The task -
For this exercise, reproduce the entries below exactly, but only from the line containing "black marker: [253,105,304,148]" through the line containing "orange marker: [178,153,200,222]", both included.

Information shown -
Segment Open

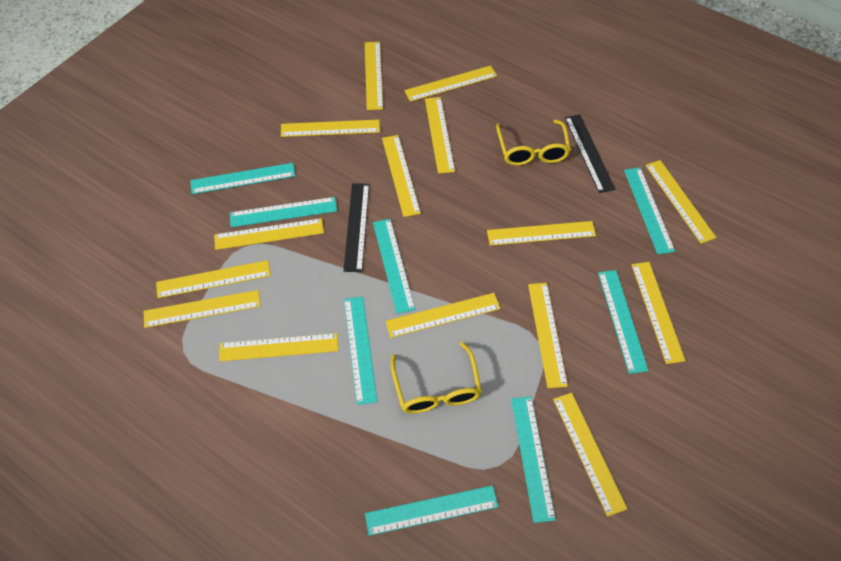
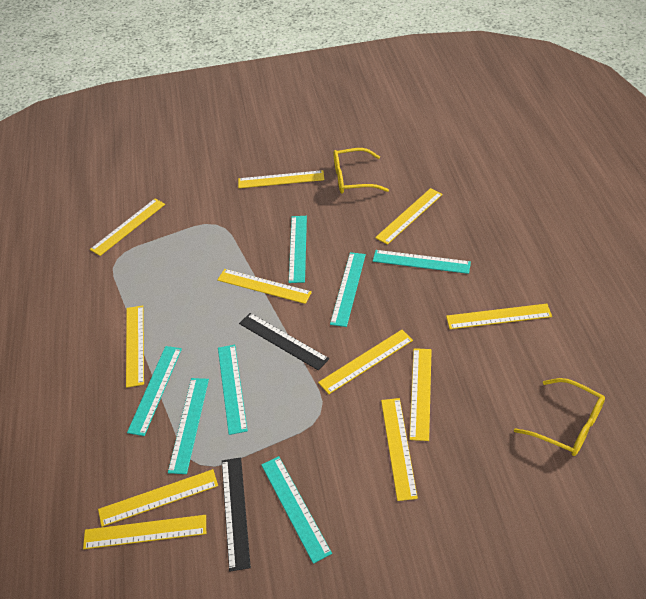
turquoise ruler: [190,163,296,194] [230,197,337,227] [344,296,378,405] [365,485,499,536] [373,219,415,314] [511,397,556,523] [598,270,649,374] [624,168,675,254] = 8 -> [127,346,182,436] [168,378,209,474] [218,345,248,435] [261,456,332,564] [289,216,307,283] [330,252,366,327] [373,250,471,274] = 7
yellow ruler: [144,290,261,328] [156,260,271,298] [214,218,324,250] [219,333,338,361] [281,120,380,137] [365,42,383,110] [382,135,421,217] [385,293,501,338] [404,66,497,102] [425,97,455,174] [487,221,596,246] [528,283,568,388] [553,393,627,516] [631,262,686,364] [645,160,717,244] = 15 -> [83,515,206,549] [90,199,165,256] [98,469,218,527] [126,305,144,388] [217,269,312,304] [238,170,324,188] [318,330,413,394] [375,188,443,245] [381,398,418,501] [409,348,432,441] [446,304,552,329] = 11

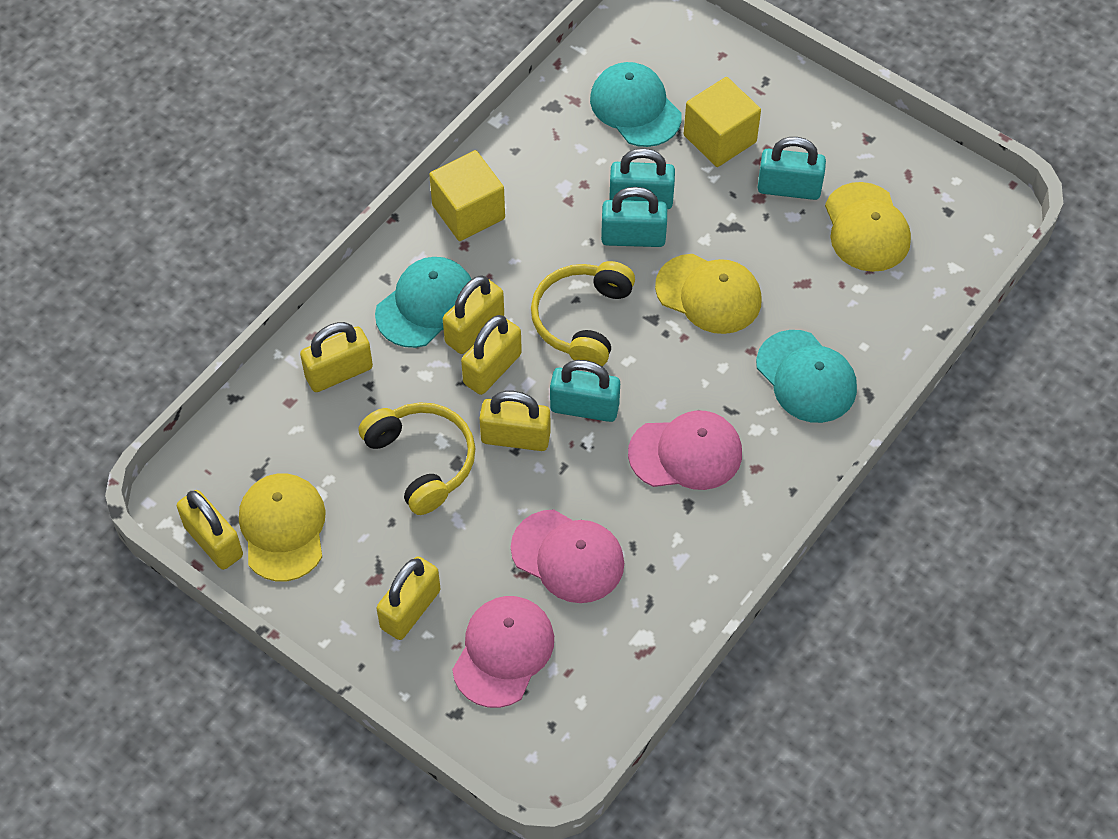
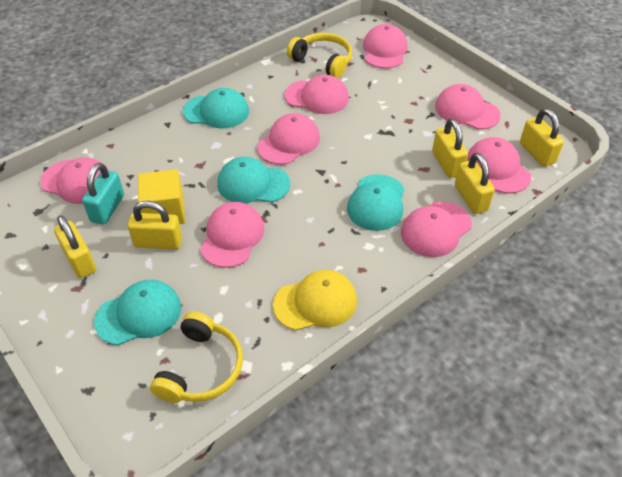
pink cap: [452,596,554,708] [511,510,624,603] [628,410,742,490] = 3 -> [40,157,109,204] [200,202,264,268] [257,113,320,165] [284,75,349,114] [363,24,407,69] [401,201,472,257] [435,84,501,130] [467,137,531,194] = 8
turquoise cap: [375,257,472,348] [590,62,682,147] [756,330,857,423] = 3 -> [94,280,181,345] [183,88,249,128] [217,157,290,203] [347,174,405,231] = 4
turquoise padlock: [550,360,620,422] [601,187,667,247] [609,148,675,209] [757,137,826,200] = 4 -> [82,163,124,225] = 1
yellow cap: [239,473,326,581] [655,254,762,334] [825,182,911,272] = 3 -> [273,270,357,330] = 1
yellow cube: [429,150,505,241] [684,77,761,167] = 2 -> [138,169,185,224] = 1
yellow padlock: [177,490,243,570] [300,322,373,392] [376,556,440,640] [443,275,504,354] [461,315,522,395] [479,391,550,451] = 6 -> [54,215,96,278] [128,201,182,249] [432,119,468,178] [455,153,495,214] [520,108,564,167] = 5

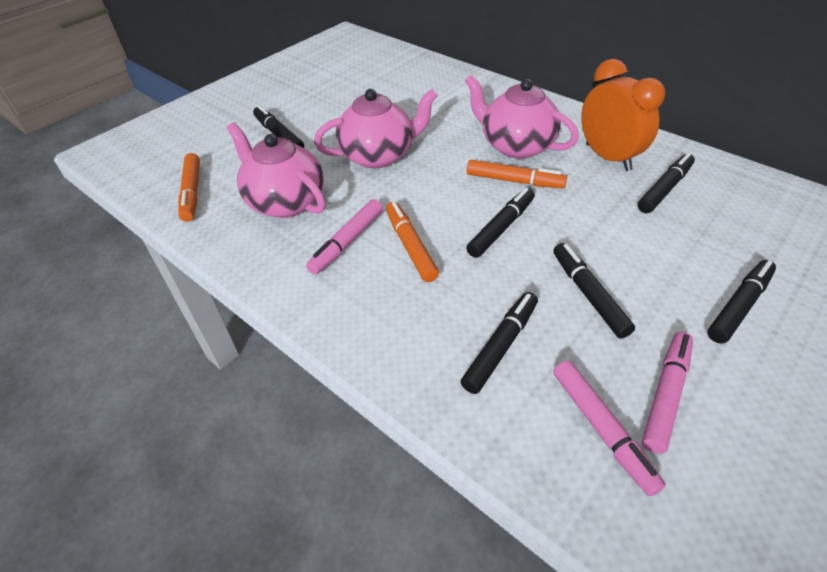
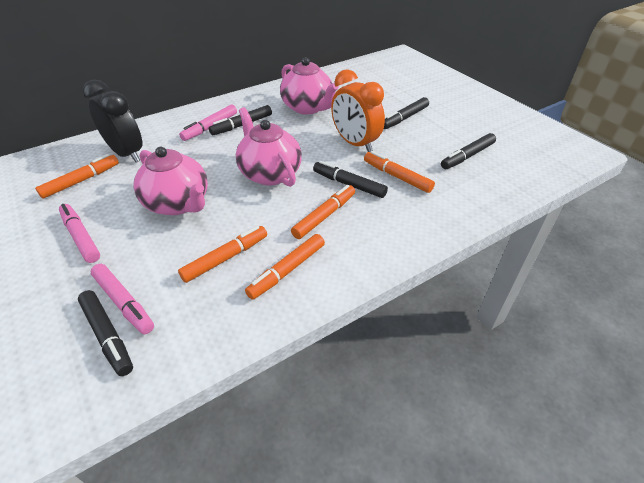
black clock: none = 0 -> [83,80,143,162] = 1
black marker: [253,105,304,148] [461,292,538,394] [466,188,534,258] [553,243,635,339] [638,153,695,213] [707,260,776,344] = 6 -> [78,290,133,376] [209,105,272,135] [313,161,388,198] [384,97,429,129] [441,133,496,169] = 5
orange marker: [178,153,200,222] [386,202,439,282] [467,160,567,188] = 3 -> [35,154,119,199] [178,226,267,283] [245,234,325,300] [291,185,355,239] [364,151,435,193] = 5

Segment Closed
Segment Open

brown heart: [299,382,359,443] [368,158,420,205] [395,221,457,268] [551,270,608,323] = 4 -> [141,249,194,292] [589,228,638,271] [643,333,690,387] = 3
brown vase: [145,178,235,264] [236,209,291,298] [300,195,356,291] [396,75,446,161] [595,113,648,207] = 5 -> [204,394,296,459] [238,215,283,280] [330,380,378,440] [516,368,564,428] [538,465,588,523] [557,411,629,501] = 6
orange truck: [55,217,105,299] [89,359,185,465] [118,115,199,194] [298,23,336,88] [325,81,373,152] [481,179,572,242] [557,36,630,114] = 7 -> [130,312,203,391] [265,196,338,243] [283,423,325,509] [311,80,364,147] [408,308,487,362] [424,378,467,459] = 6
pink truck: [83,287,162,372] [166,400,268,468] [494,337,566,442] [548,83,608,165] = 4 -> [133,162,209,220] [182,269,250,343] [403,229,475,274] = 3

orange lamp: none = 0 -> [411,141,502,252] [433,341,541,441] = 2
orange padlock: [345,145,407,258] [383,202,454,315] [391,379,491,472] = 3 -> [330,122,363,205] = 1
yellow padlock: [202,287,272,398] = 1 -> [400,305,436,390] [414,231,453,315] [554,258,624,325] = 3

Segment Closed
Segment Open

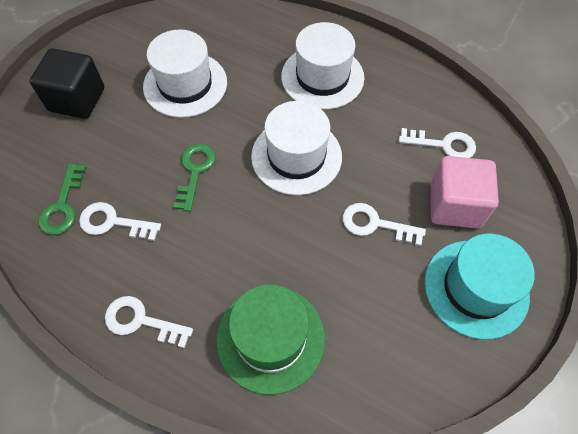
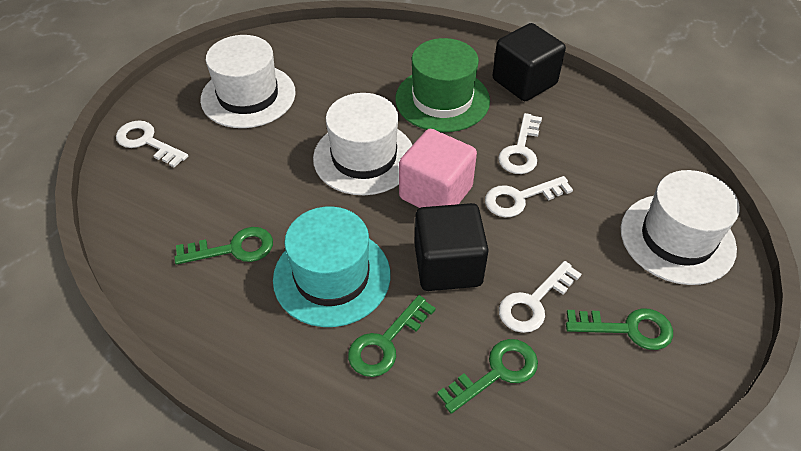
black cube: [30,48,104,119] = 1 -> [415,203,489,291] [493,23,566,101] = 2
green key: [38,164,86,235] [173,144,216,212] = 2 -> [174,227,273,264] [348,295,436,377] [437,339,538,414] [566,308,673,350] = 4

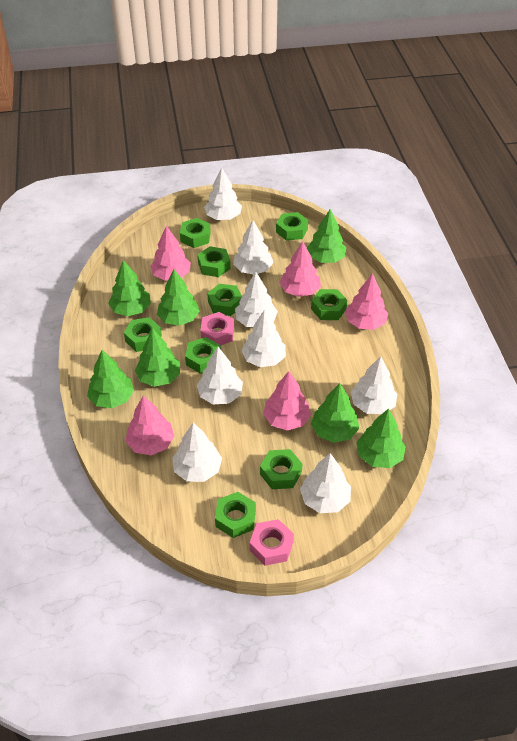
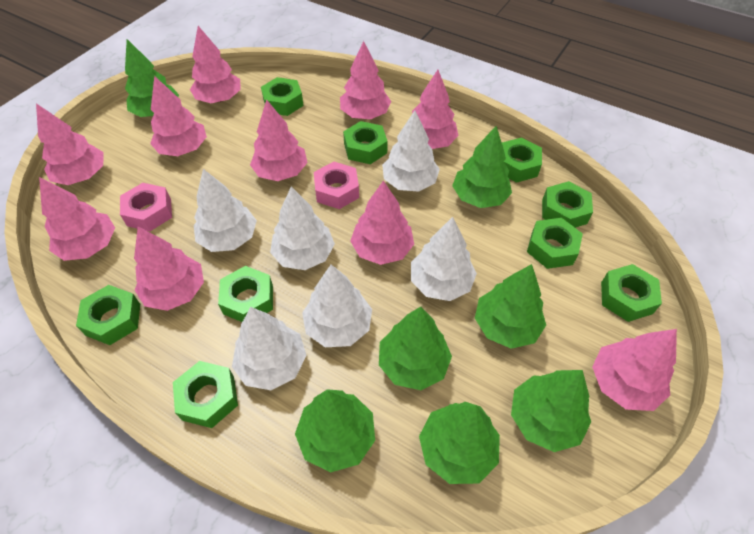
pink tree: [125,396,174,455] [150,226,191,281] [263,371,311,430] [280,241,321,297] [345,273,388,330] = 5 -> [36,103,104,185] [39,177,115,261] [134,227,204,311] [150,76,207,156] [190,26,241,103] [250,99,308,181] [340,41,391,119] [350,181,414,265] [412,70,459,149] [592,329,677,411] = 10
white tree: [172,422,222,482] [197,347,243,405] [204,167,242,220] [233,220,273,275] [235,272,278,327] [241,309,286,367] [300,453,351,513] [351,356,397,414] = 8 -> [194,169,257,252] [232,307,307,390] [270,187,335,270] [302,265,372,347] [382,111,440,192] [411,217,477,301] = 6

Segment Closed

Output below -
black marker: [253,105,304,148] [461,292,538,394] [466,188,534,258] [553,243,635,339] [638,153,695,213] [707,260,776,344] = 6 -> [78,290,133,376] [209,105,272,135] [313,161,388,198] [384,97,429,129] [441,133,496,169] = 5
orange marker: [178,153,200,222] [386,202,439,282] [467,160,567,188] = 3 -> [35,154,119,199] [178,226,267,283] [245,234,325,300] [291,185,355,239] [364,151,435,193] = 5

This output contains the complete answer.